### SUPPLIED INFORMATION
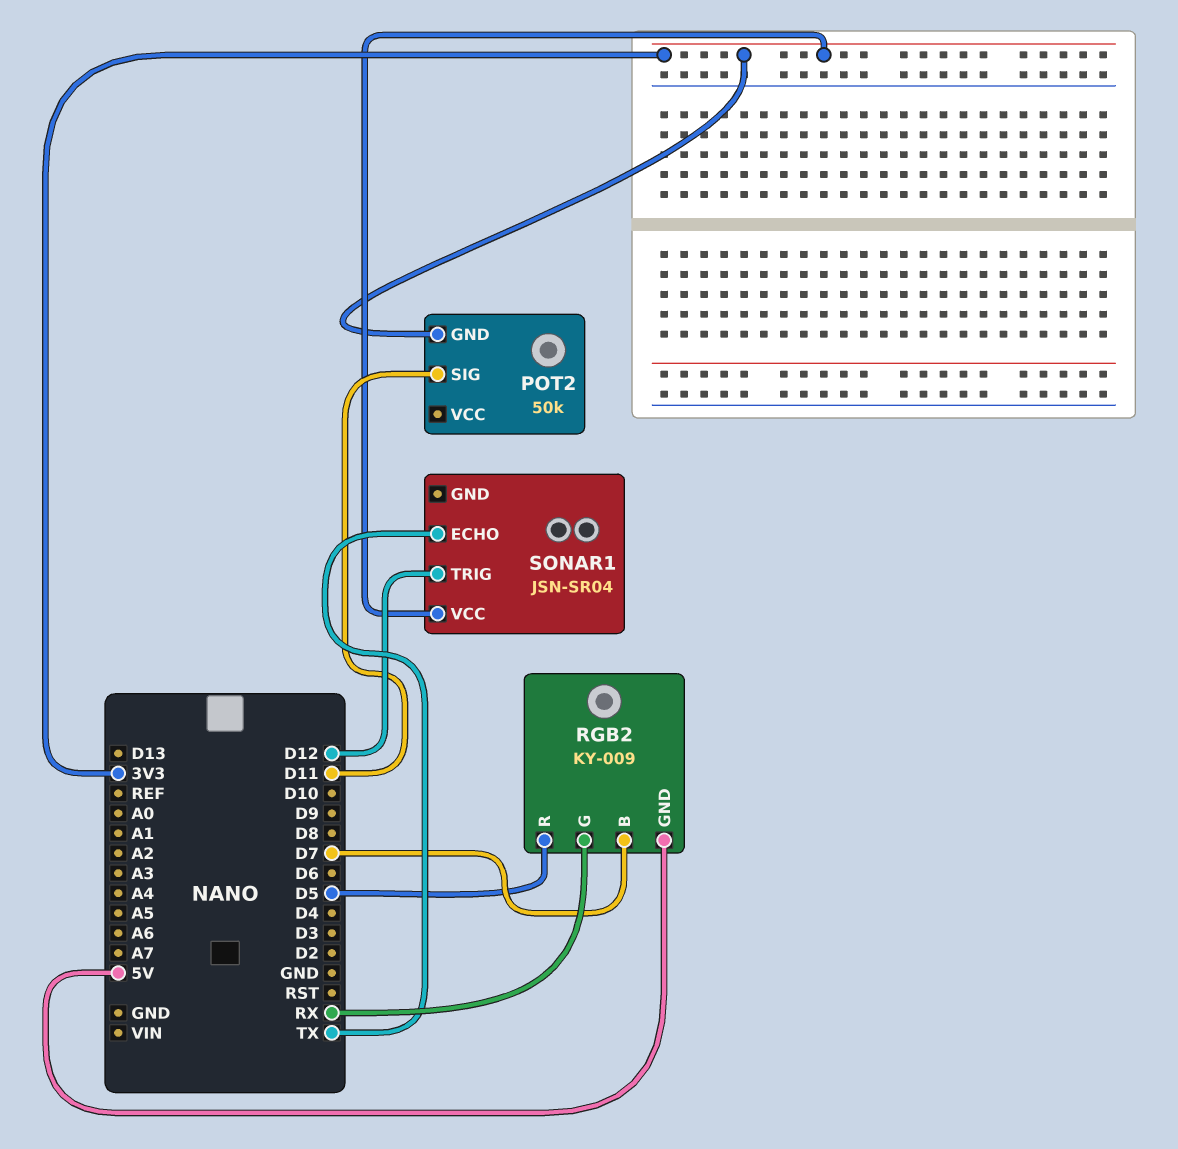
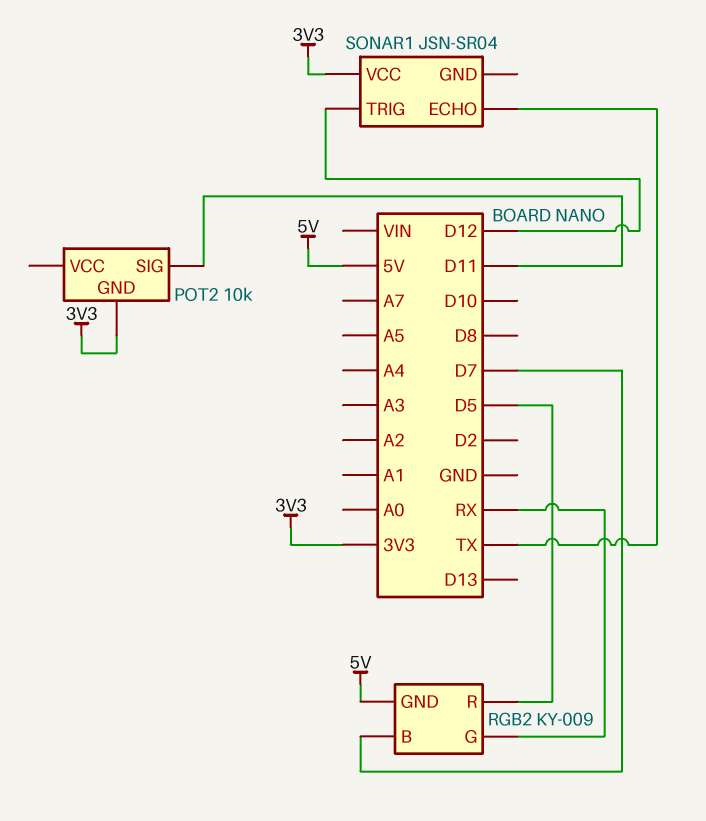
POT2: 50k -> 10k

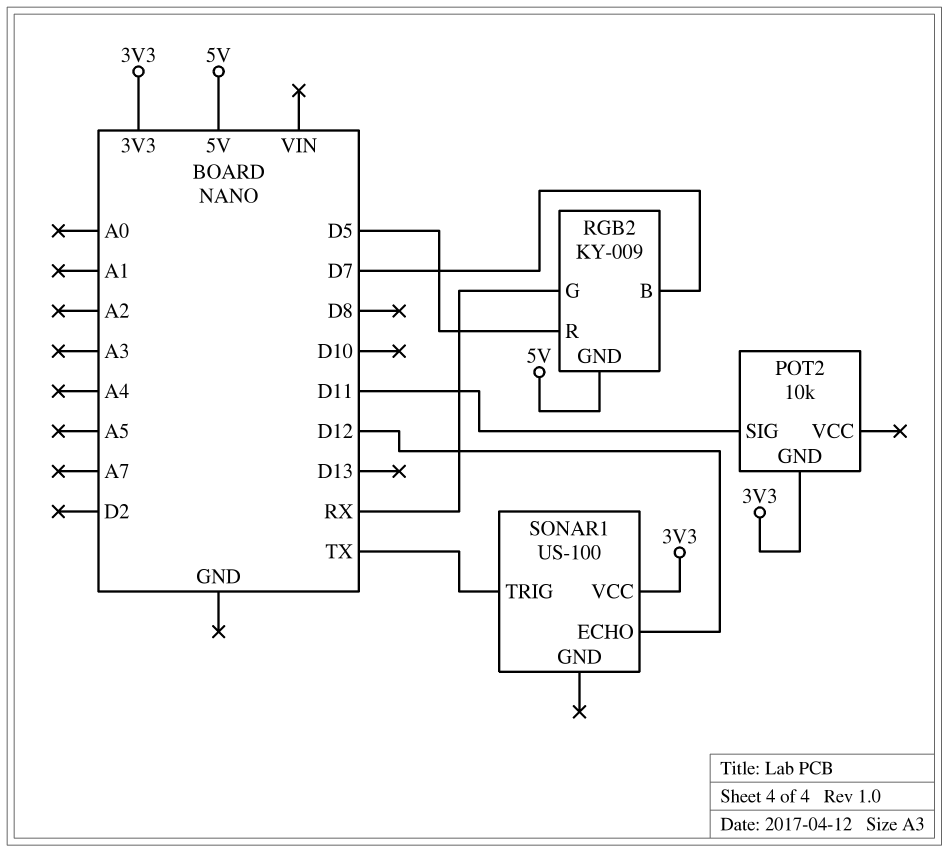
SONAR1: JSN-SR04 -> US-100
SONAR1 pin ECHO: TX -> D12
SONAR1 pin TRIG: D12 -> TX

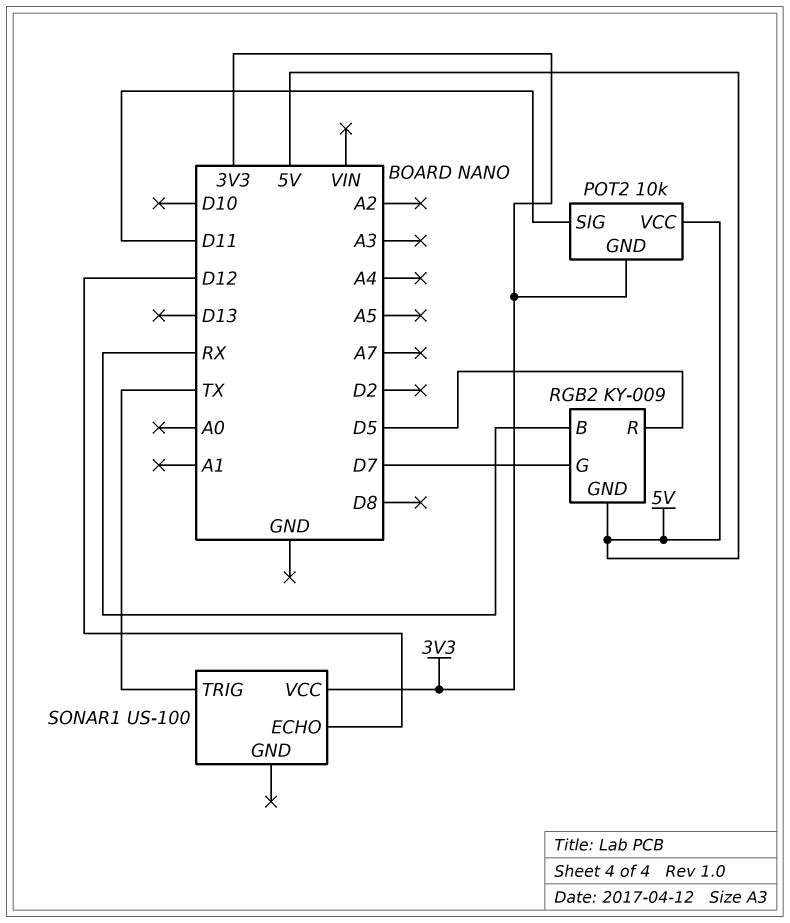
POT2 pin VCC: none -> 5V
RGB2 pin B: D7 -> RX
RGB2 pin G: RX -> D7

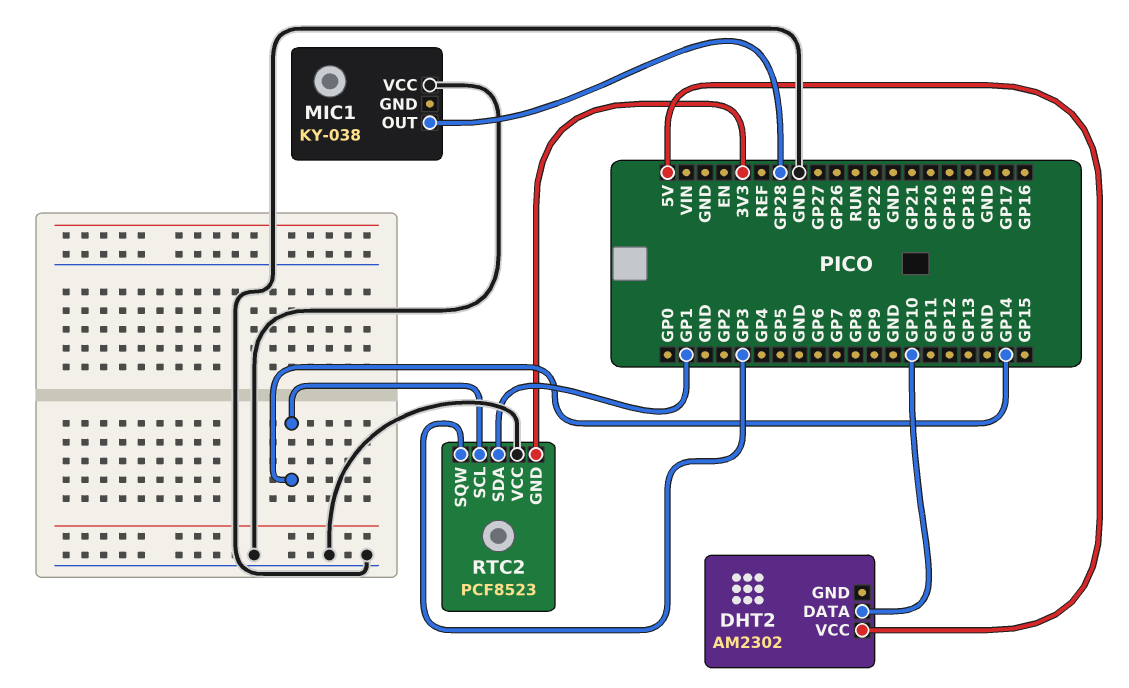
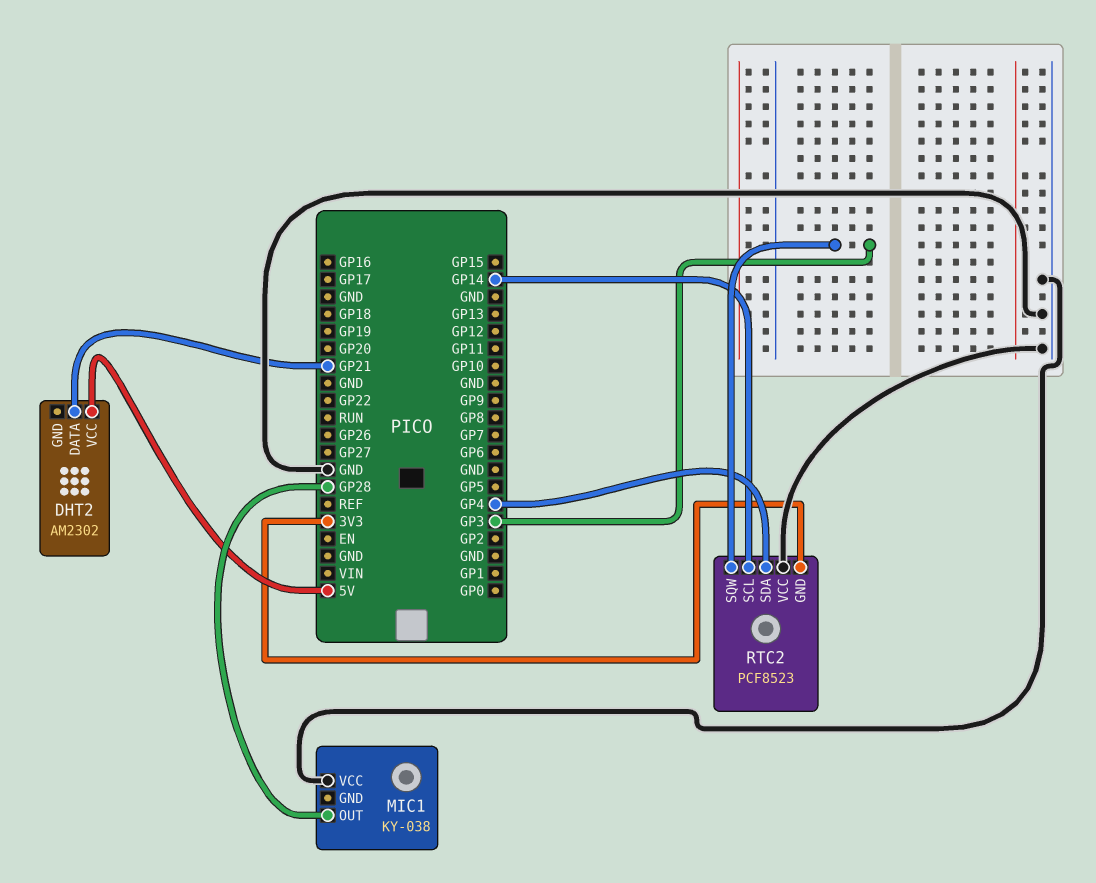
DHT2 pin DATA: GP10 -> GP21
RTC2 pin SDA: GP1 -> GP4

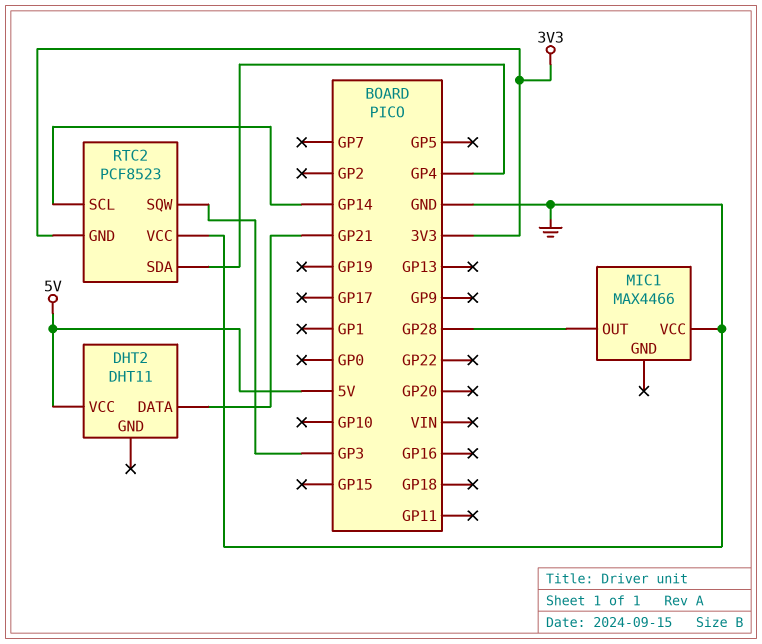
DHT2: AM2302 -> DHT11
MIC1: KY-038 -> MAX4466

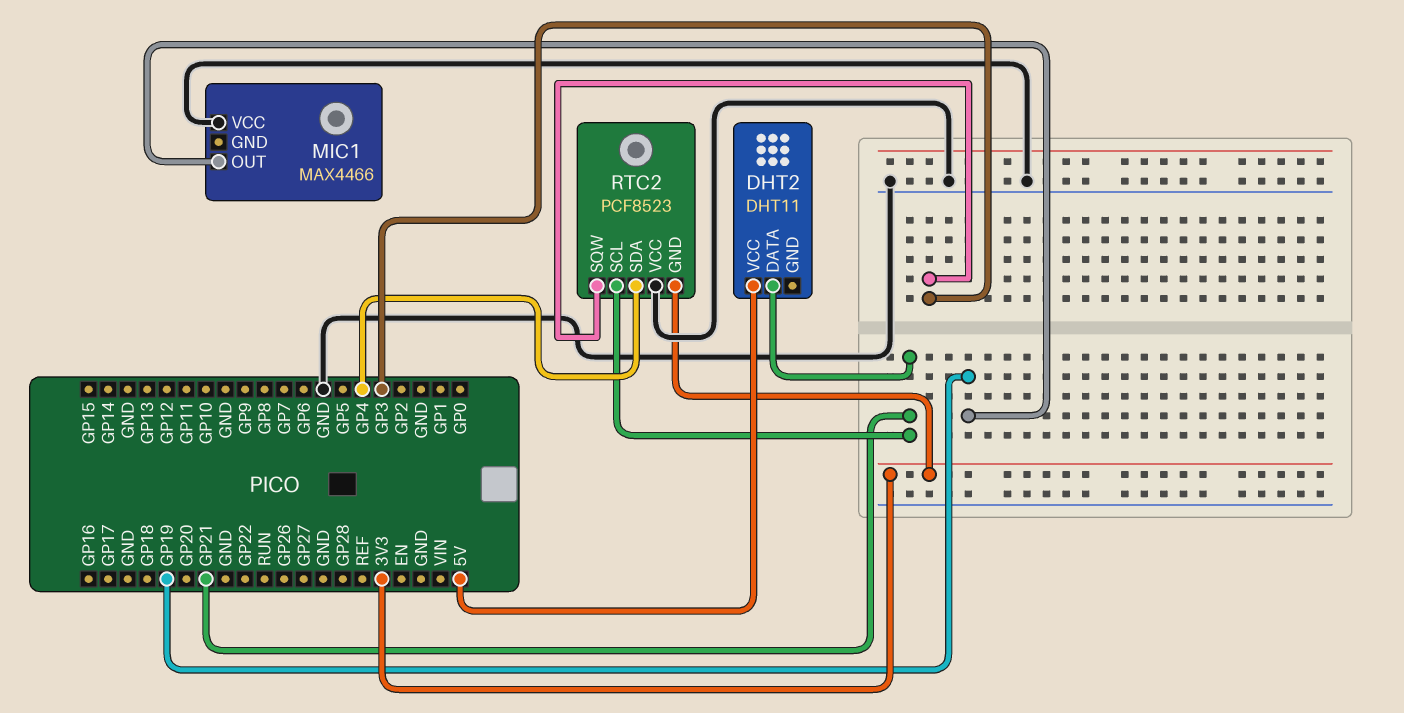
MIC1 pin OUT: GP28 -> GP19
RTC2 pin SCL: GP14 -> GP21

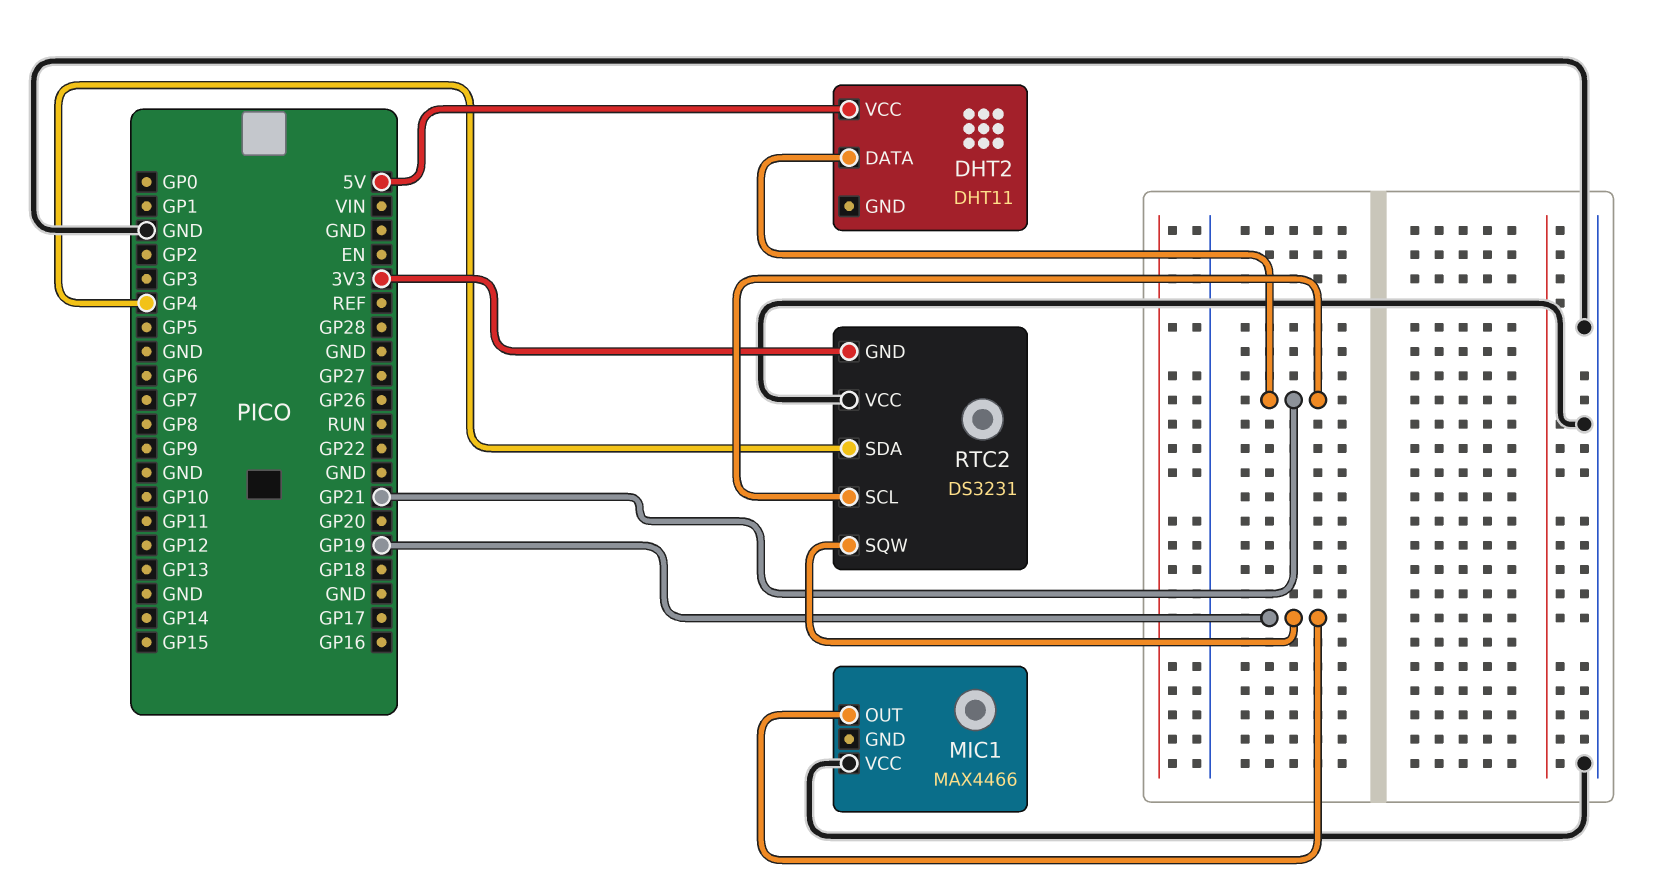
RTC2: PCF8523 -> DS3231
RTC2 pin SQW: GP3 -> GP19

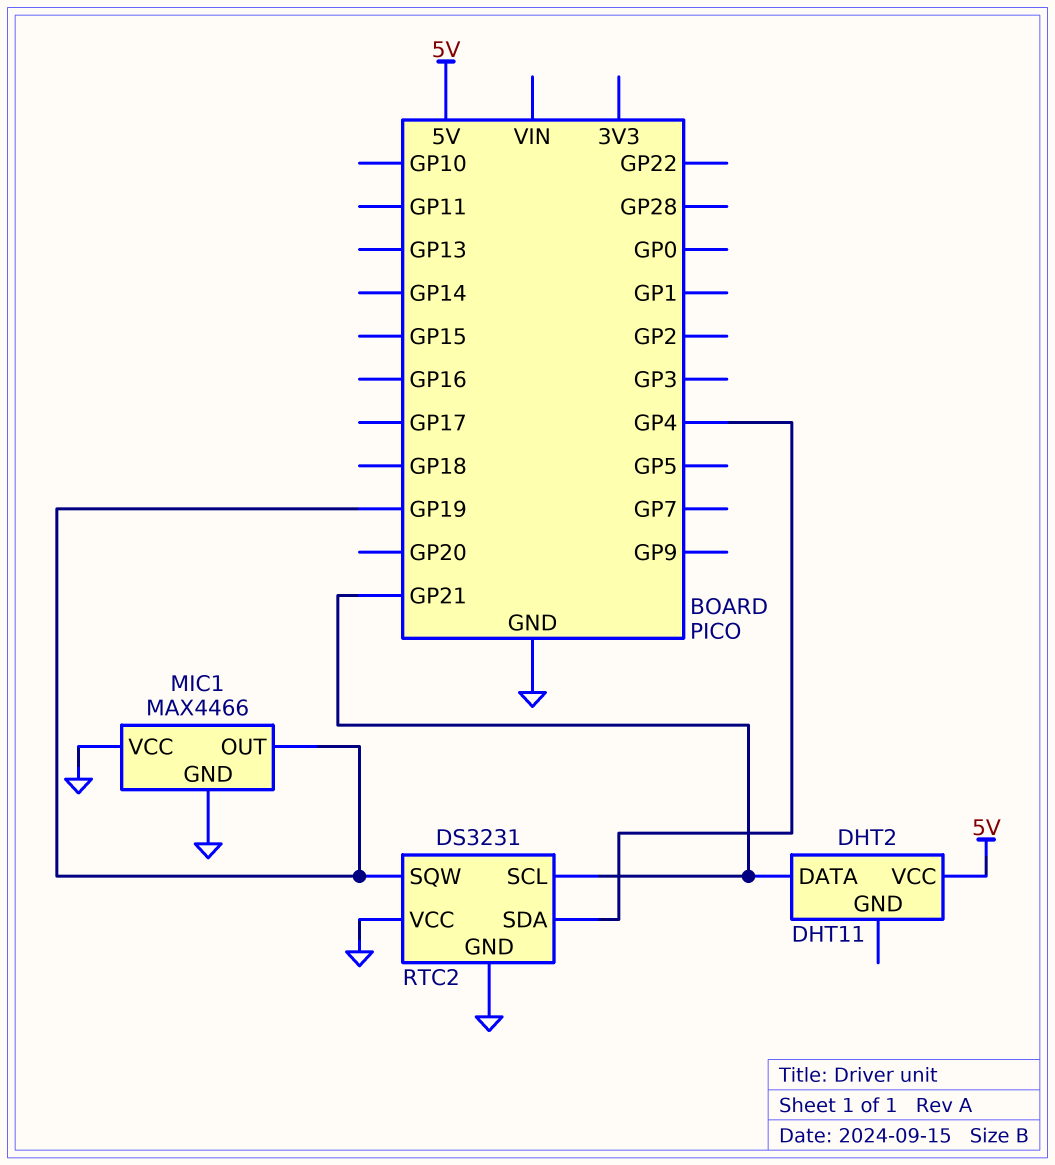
MIC1 pin GND: none -> GND
RTC2 pin GND: 3V3 -> GND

### DIRECTIONS FOR THIS TASK
Tally up the lines holding the string "none" in this listing, and report the total alone.

### SOLUTION
2